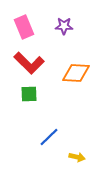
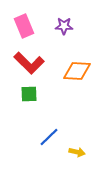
pink rectangle: moved 1 px up
orange diamond: moved 1 px right, 2 px up
yellow arrow: moved 5 px up
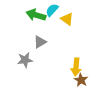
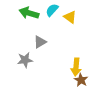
green arrow: moved 7 px left, 2 px up
yellow triangle: moved 3 px right, 2 px up
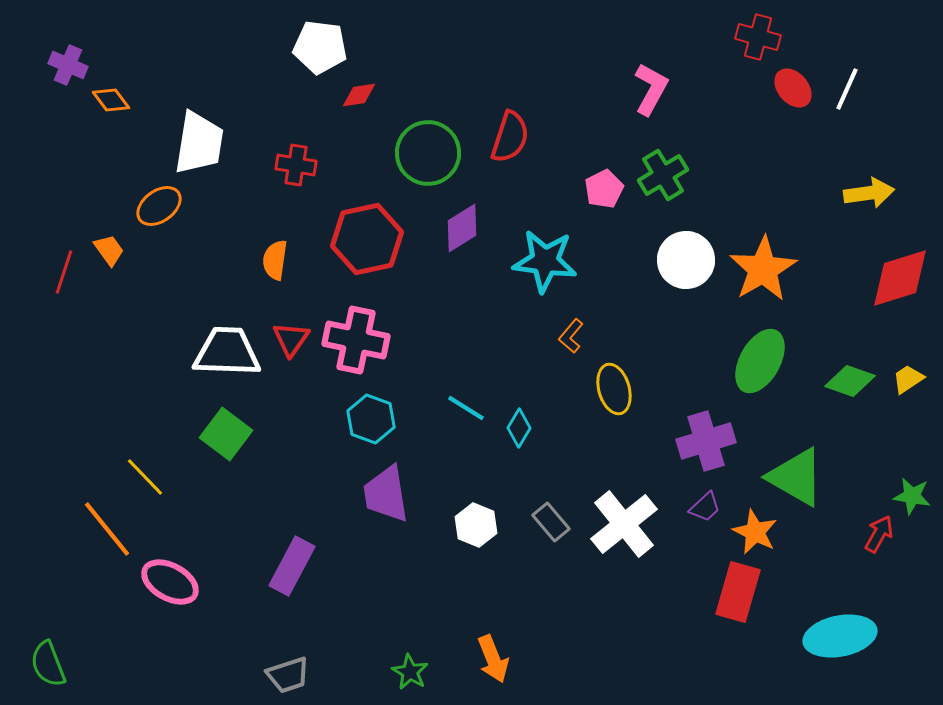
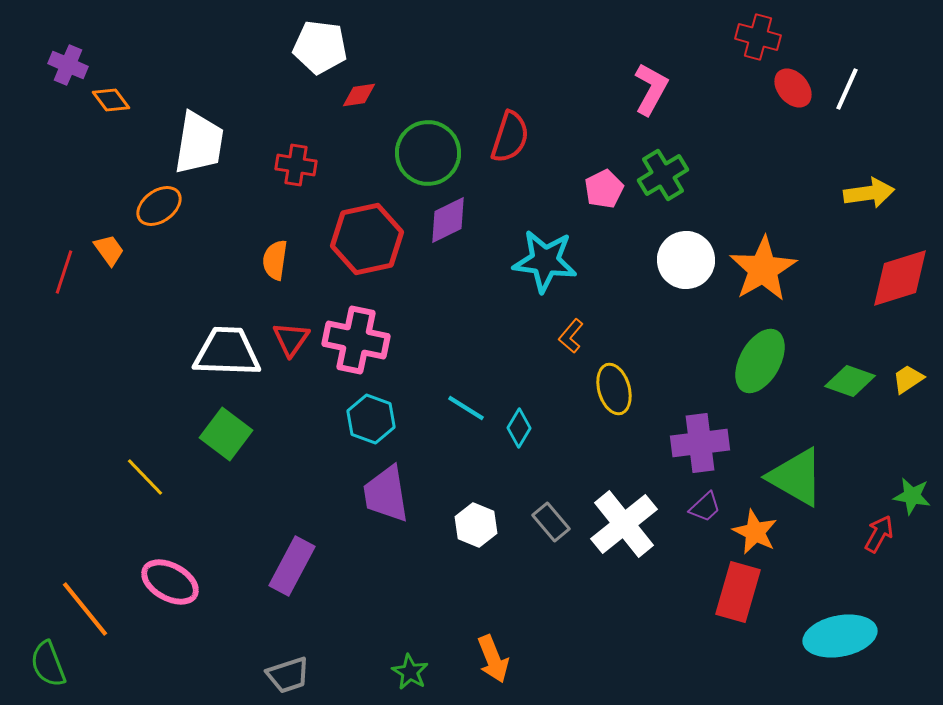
purple diamond at (462, 228): moved 14 px left, 8 px up; rotated 6 degrees clockwise
purple cross at (706, 441): moved 6 px left, 2 px down; rotated 10 degrees clockwise
orange line at (107, 529): moved 22 px left, 80 px down
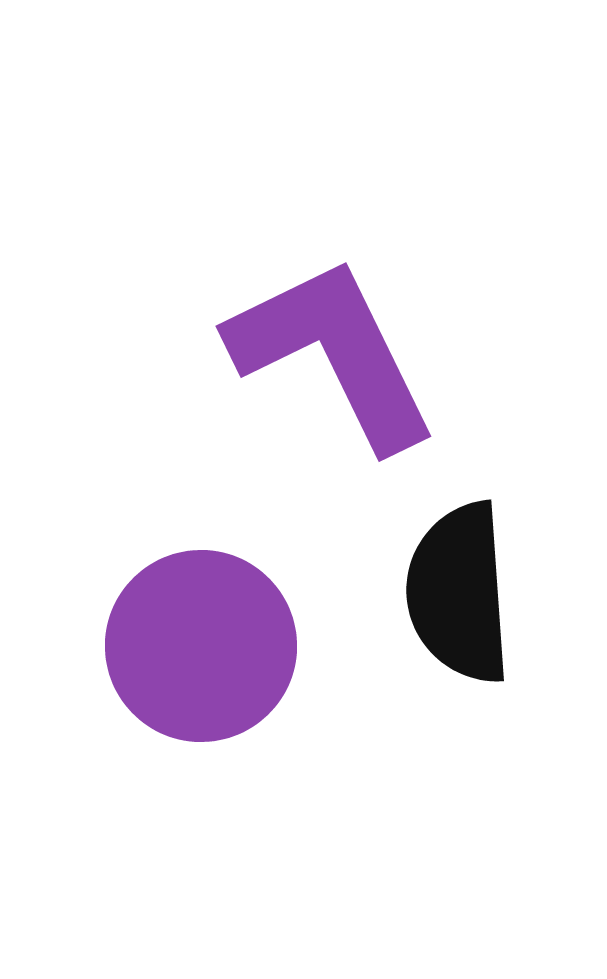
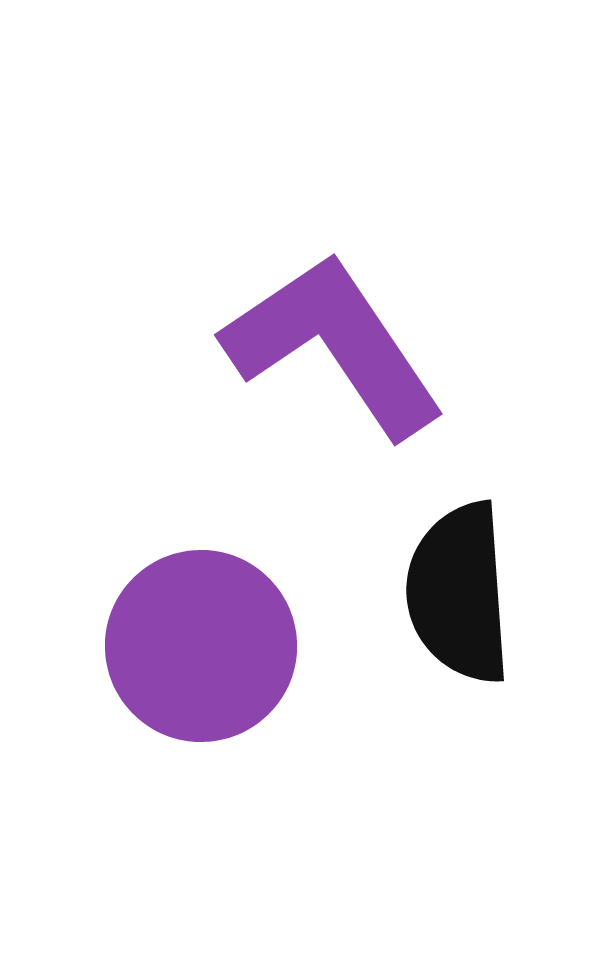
purple L-shape: moved 1 px right, 8 px up; rotated 8 degrees counterclockwise
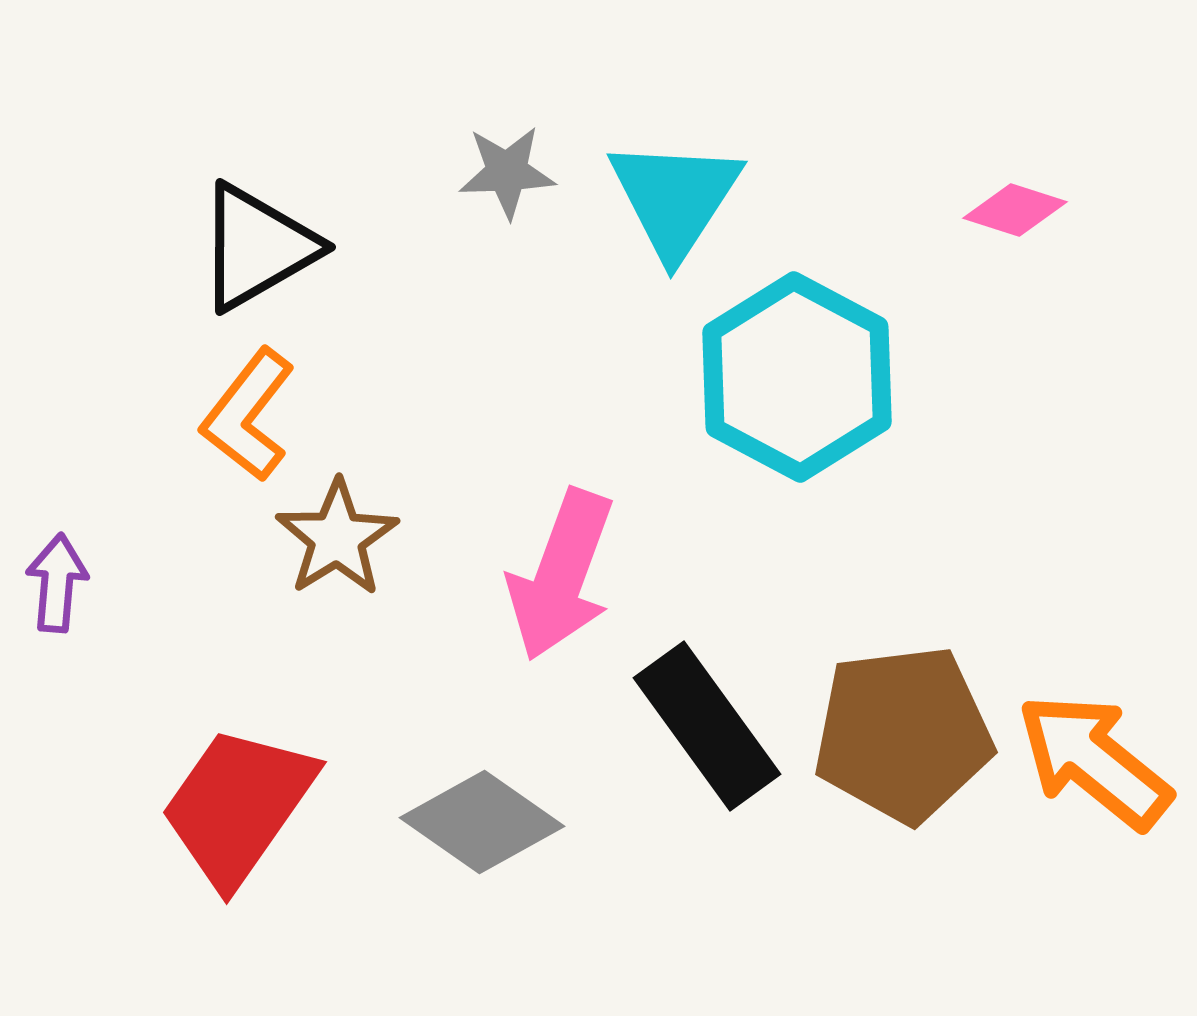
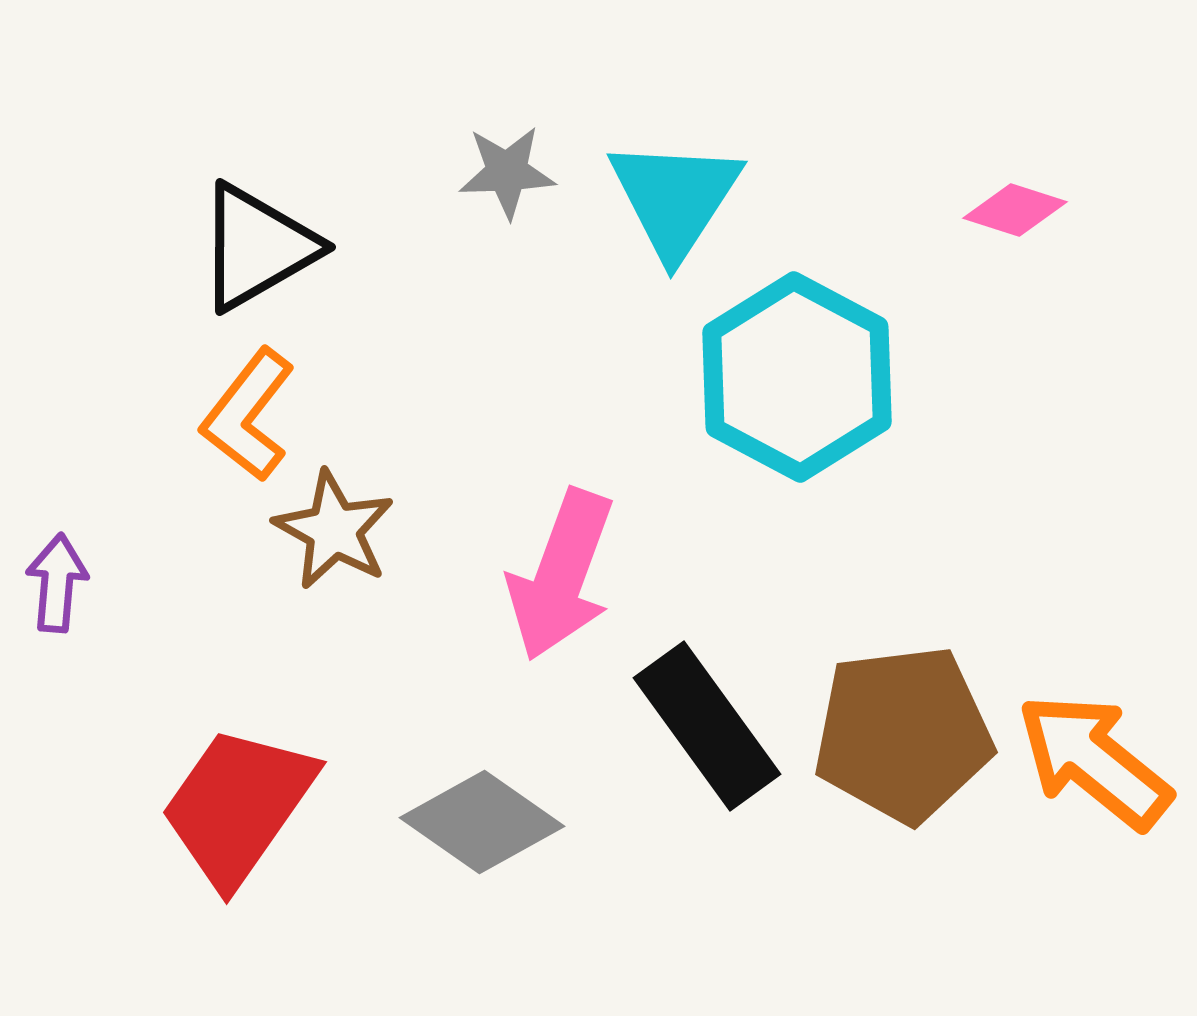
brown star: moved 3 px left, 8 px up; rotated 11 degrees counterclockwise
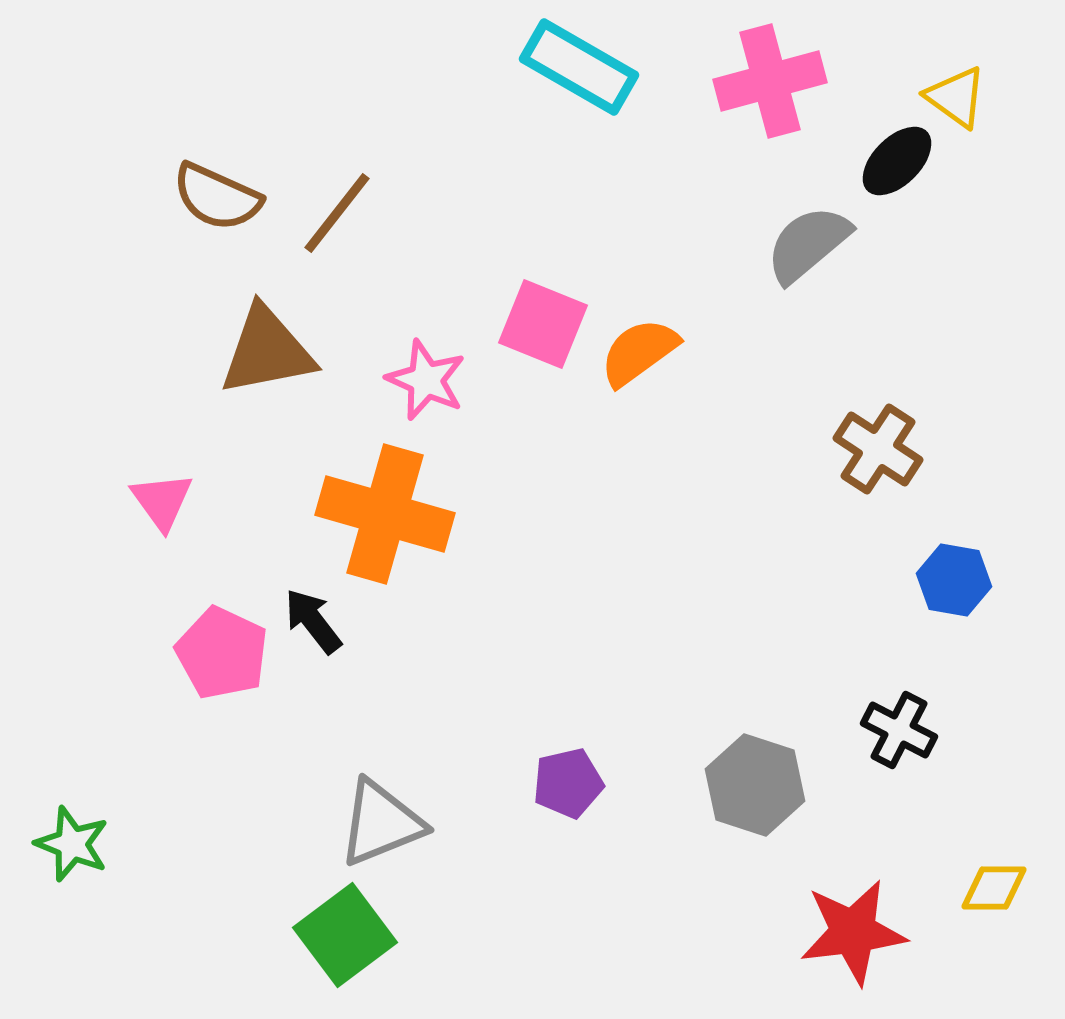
···
### Required action
Respond with the exact lines above running from the one containing "yellow arrow: moved 5 px up" to the one containing "purple diamond at", both ends kept and no pictures included.

### Answer to the problem
yellow arrow: moved 5 px up
green arrow: moved 7 px left, 2 px up
yellow triangle: moved 3 px right, 2 px up
purple diamond at (462, 228): moved 14 px left, 8 px up; rotated 6 degrees clockwise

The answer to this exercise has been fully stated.